[Work order]: Start at the line below containing "(583, 412) = (447, 274): green" and stop at the line containing "(784, 356) = (382, 129): turquoise". Repeat every line of that stretch exactly, and nothing outside it.

»»

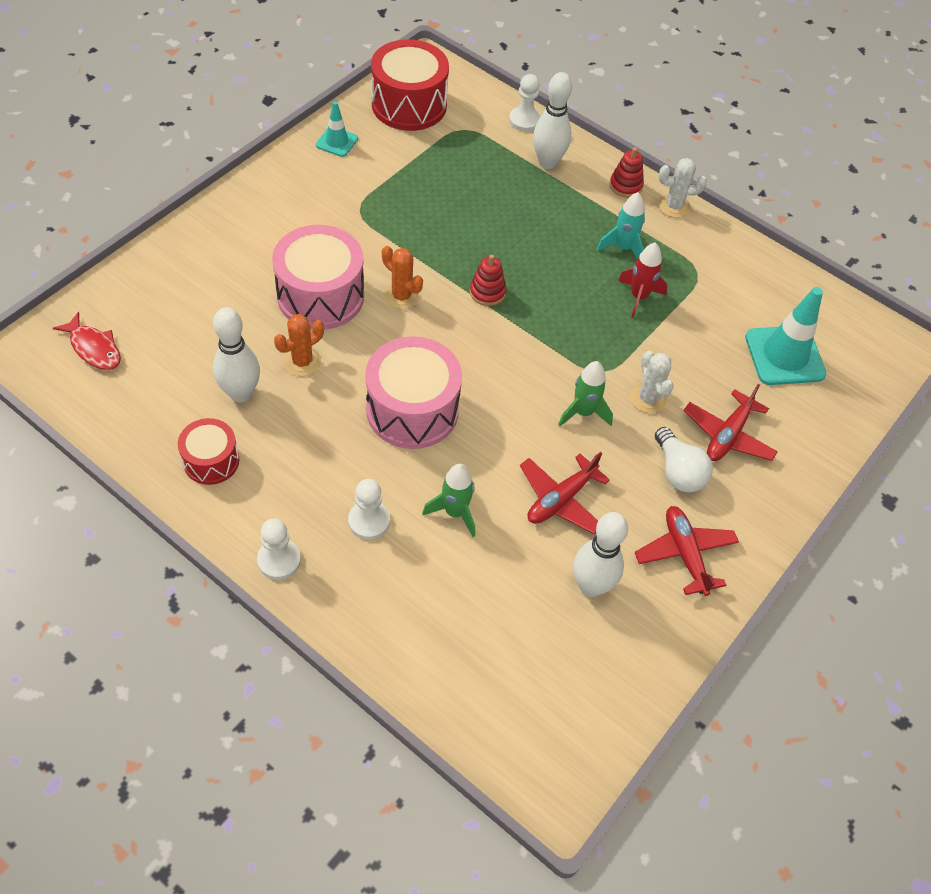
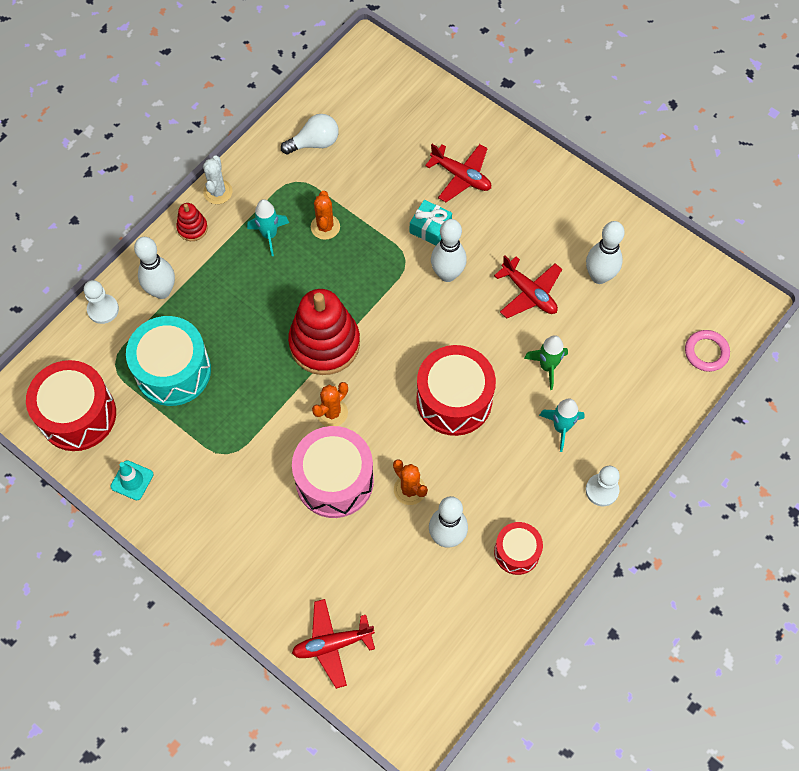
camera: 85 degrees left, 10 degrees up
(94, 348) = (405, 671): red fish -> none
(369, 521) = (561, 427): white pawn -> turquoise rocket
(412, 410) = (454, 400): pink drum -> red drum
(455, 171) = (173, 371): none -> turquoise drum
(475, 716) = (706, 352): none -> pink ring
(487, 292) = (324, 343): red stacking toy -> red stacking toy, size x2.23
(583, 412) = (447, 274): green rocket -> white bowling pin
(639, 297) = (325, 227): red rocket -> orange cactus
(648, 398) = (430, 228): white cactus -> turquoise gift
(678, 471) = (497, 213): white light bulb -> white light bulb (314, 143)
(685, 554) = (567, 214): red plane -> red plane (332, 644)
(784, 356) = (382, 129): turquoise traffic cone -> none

««
»»

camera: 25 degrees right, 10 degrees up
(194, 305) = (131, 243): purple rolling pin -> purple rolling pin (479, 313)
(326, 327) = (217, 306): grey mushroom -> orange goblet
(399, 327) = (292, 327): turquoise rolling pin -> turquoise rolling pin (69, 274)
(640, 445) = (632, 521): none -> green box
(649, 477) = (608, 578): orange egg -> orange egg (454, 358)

««
»»

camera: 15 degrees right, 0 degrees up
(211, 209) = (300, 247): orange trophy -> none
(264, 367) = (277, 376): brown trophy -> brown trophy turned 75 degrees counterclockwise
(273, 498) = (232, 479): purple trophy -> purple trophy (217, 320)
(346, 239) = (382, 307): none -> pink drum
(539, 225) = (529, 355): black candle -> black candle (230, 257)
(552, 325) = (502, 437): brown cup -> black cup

««

[Response for this exercise]:
(583, 412) = (447, 274): green rocket -> white bowling pin
(639, 297) = (325, 227): red rocket -> orange cactus
(648, 398) = (430, 228): white cactus -> turquoise gift
(678, 471) = (497, 213): white light bulb -> white light bulb (314, 143)
(685, 554) = (567, 214): red plane -> red plane (332, 644)
(784, 356) = (382, 129): turquoise traffic cone -> none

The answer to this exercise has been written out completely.